* **Assignment**: In the entries below, find the lines that contain the word "MISO" and copy them.

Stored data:

════════════════

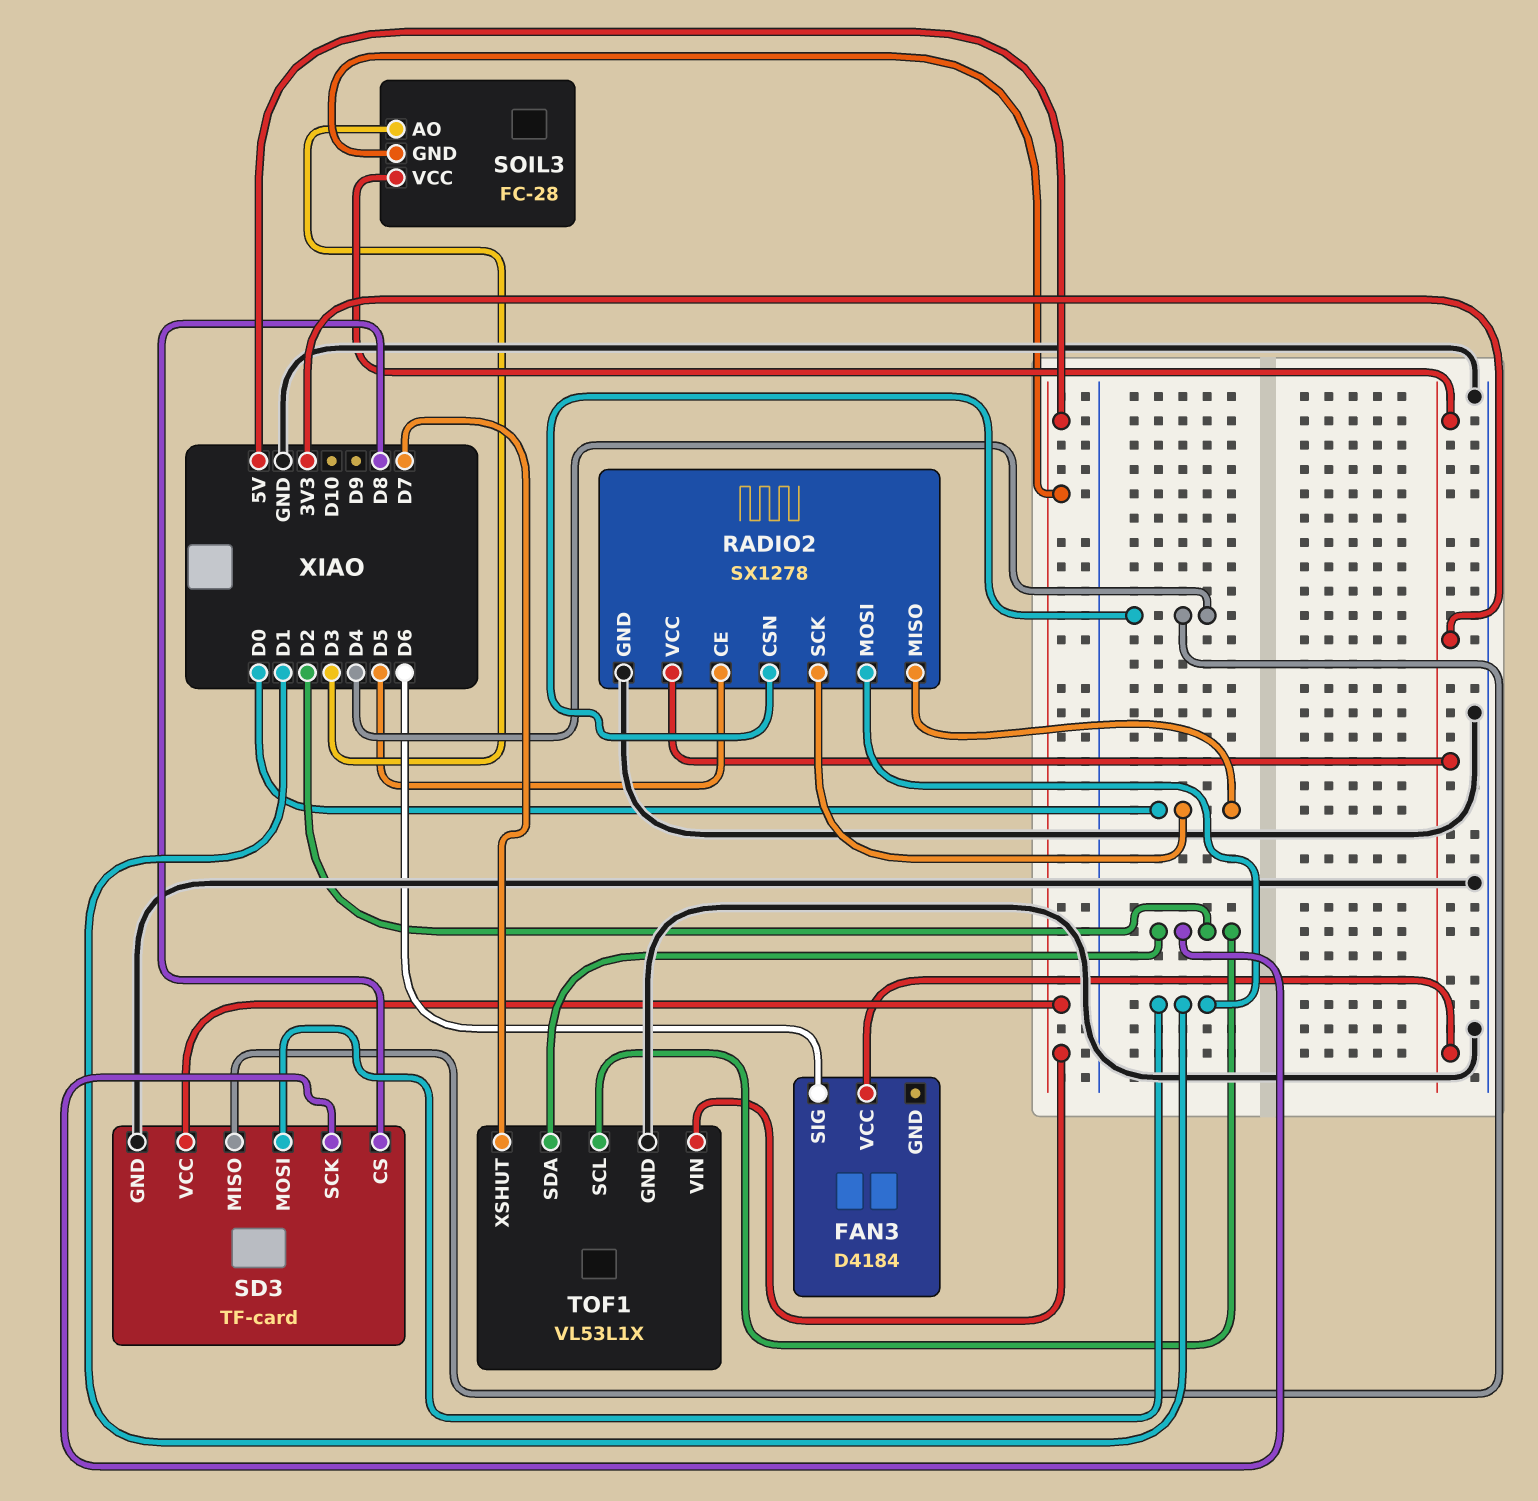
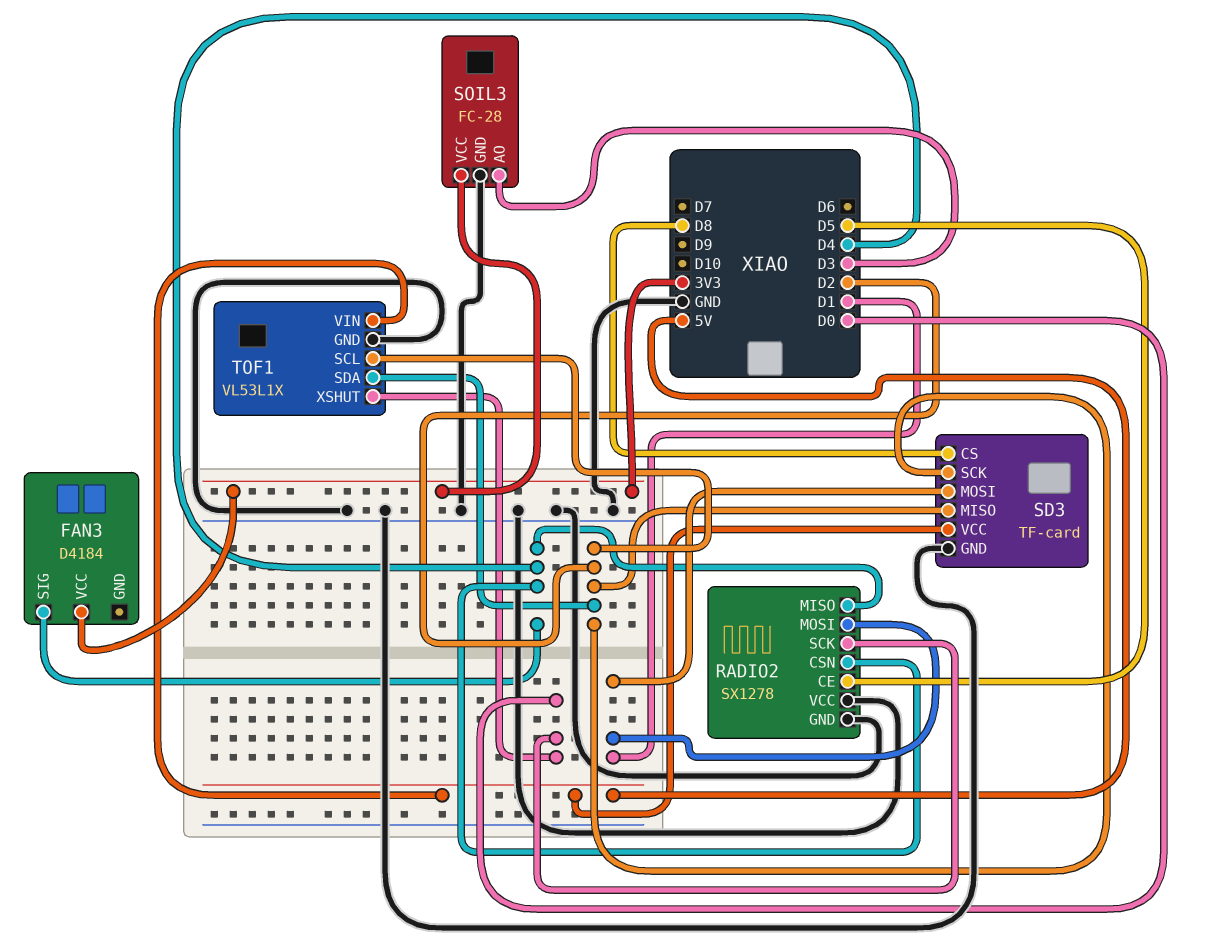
FAN3 pin SIG: D6 -> D4
RADIO2 pin MISO: D0 -> D4
RADIO2 pin VCC: 3V3 -> GND
SD3 pin MISO: D4 -> D2
SOIL3 pin GND: 5V -> GND
TOF1 pin XSHUT: D7 -> D0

════════════════

* **Response area**:
RADIO2 pin MISO: D0 -> D4
SD3 pin MISO: D4 -> D2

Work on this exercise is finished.